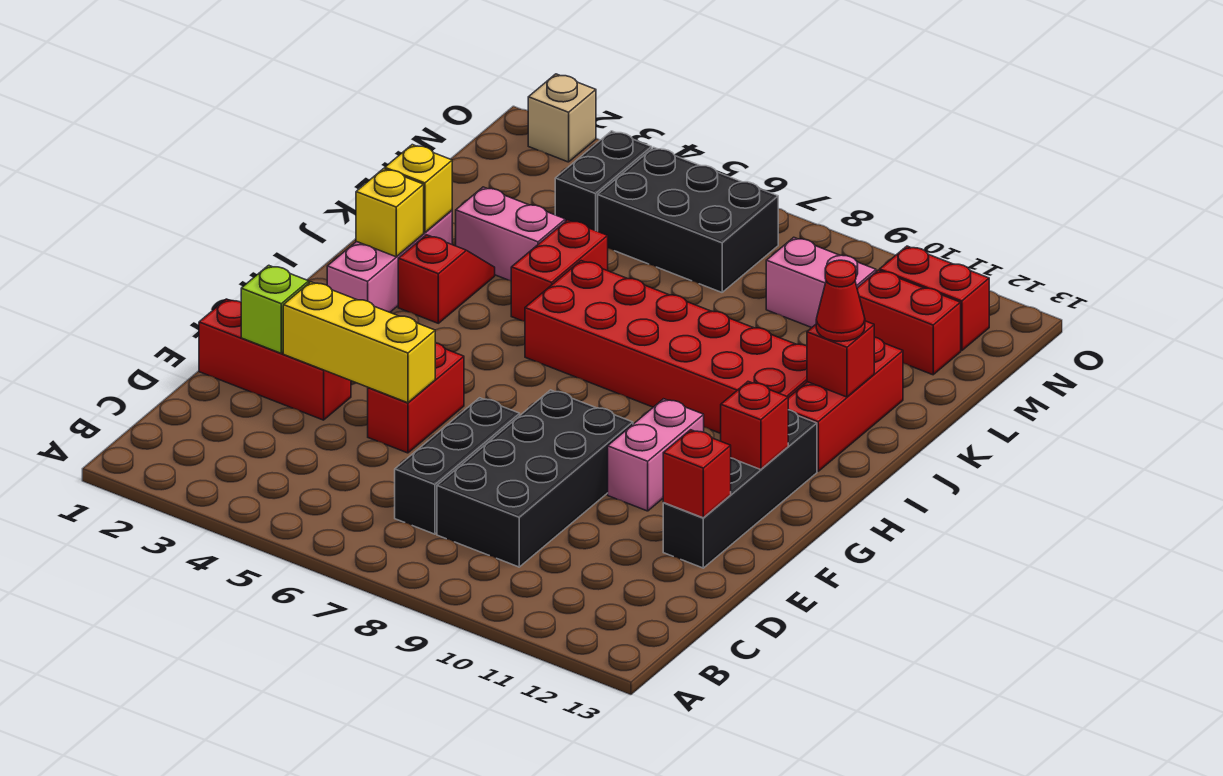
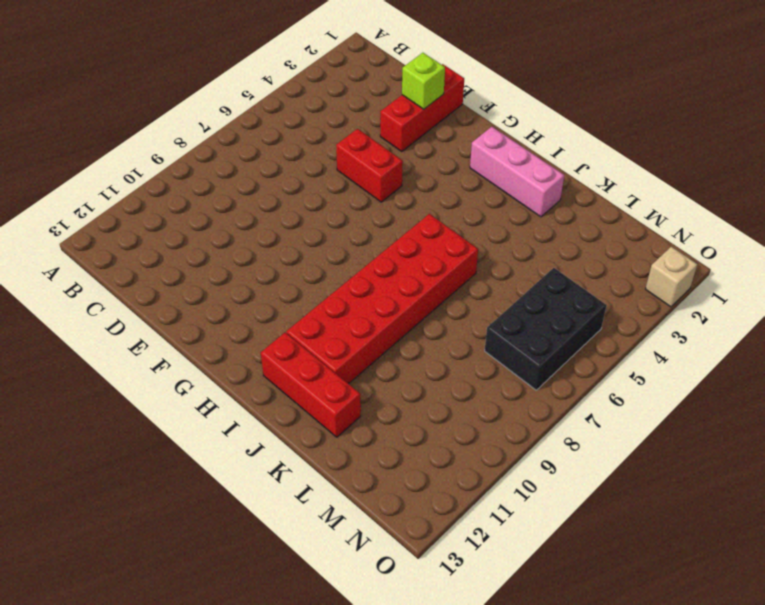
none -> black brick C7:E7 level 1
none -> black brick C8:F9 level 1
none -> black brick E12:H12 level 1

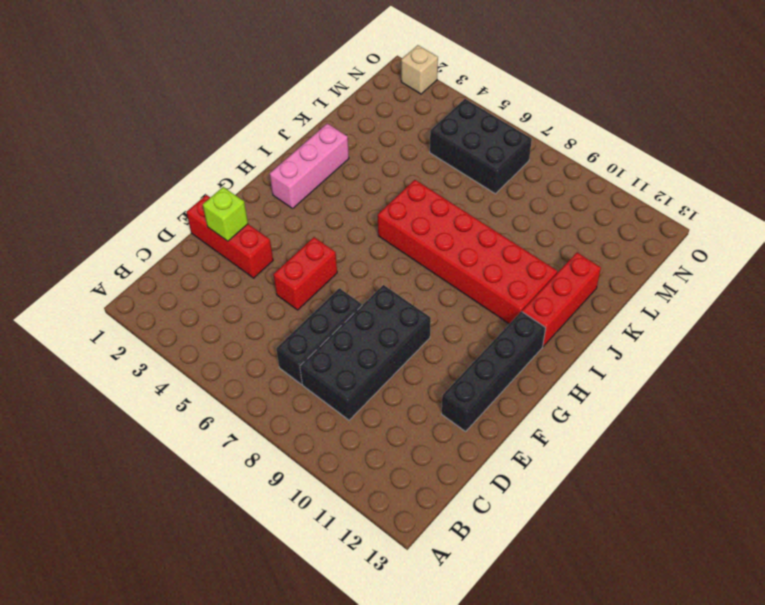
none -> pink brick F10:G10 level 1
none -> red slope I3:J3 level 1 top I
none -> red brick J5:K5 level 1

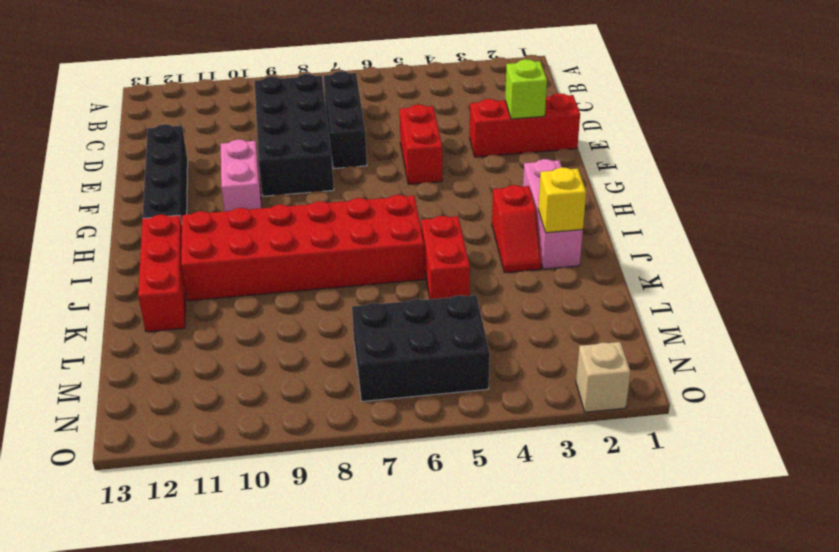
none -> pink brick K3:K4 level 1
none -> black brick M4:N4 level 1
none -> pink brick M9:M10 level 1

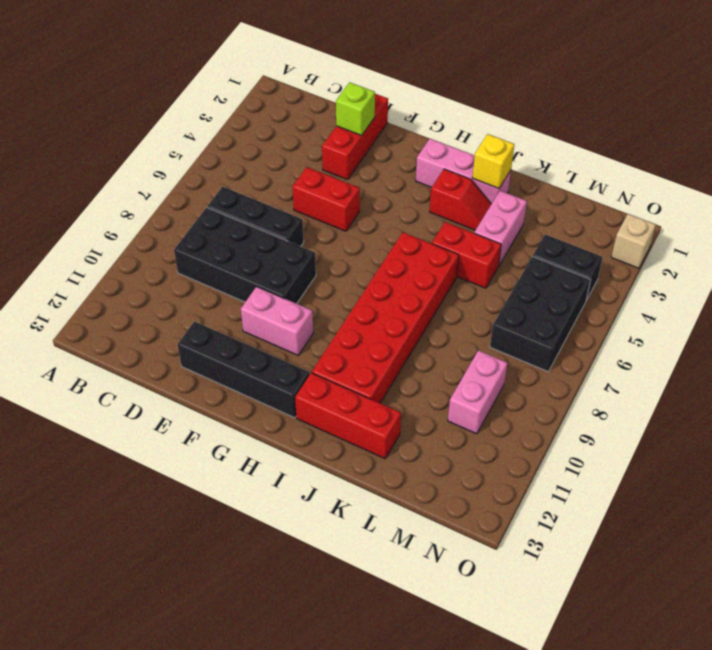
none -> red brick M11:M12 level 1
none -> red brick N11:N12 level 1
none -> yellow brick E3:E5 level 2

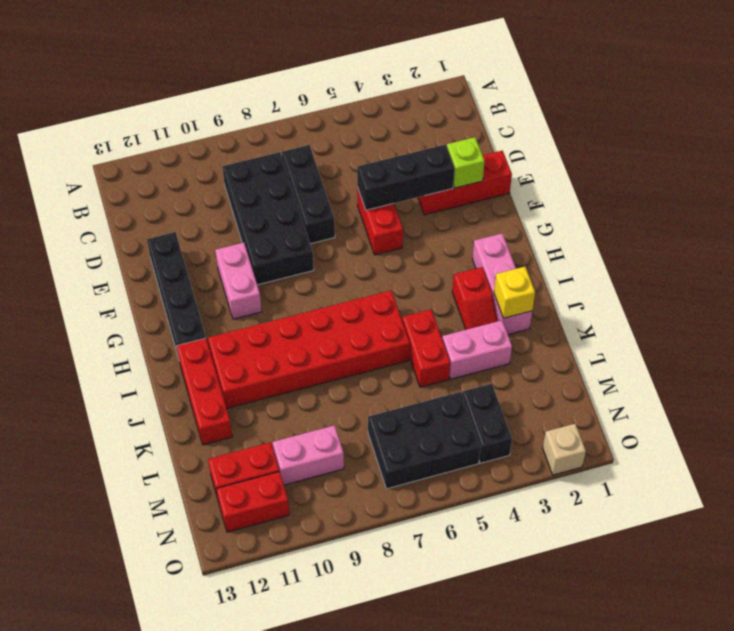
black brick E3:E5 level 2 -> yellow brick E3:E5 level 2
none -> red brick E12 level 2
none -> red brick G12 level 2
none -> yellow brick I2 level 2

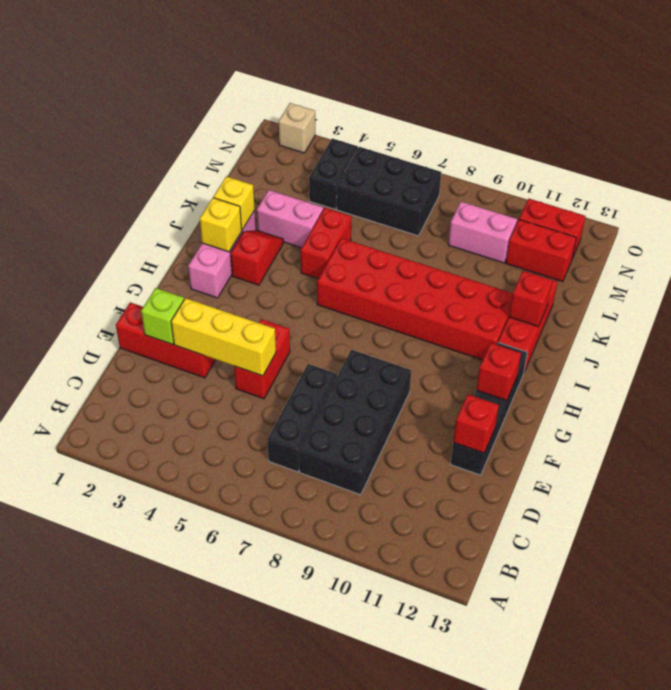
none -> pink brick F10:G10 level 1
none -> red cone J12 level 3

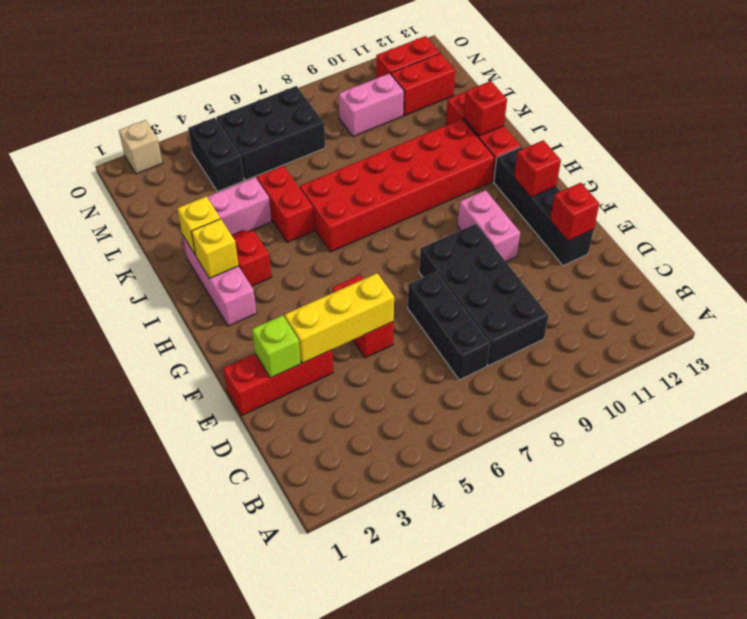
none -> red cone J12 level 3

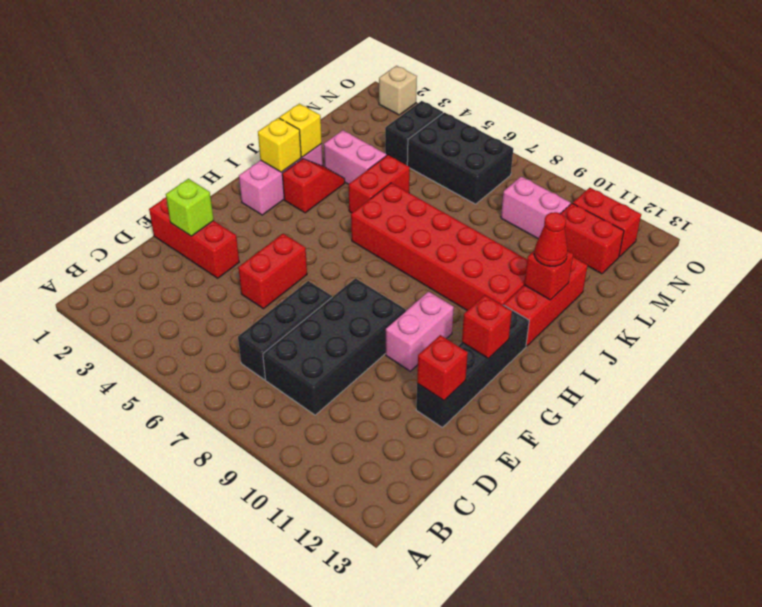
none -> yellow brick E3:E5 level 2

- WORK INSTRUCTIONS
Every line from the one containing "none -> pink brick K3:K4 level 1" through the end of the entries above, both included, should be extracted exactly, with pictures left out.

- EXERCISE OUTPUT
none -> pink brick K3:K4 level 1
none -> black brick M4:N4 level 1
none -> pink brick M9:M10 level 1

none -> red brick M11:M12 level 1
none -> red brick N11:N12 level 1
none -> yellow brick E3:E5 level 2

black brick E3:E5 level 2 -> yellow brick E3:E5 level 2
none -> red brick E12 level 2
none -> red brick G12 level 2
none -> yellow brick I2 level 2

none -> pink brick F10:G10 level 1
none -> red cone J12 level 3

none -> red cone J12 level 3

none -> yellow brick E3:E5 level 2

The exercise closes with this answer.